SUPPLIED ENTRIES -
▽

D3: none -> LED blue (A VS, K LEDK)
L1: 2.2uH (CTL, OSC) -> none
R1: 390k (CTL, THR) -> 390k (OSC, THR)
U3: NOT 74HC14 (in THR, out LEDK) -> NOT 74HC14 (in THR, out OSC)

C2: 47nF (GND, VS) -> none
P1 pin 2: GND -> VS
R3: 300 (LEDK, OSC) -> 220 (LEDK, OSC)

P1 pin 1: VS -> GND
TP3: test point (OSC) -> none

△
▽

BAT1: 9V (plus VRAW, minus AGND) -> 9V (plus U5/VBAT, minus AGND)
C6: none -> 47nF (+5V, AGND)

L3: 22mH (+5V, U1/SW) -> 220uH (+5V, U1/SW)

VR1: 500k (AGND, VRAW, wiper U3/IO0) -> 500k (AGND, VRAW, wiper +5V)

△

AIM OF THE EXERCISE -
Copy each line from the data above that includes "VRAW".

WRITTEN ANSWER -
BAT1: 9V (plus VRAW, minus AGND) -> 9V (plus U5/VBAT, minus AGND)
VR1: 500k (AGND, VRAW, wiper U3/IO0) -> 500k (AGND, VRAW, wiper +5V)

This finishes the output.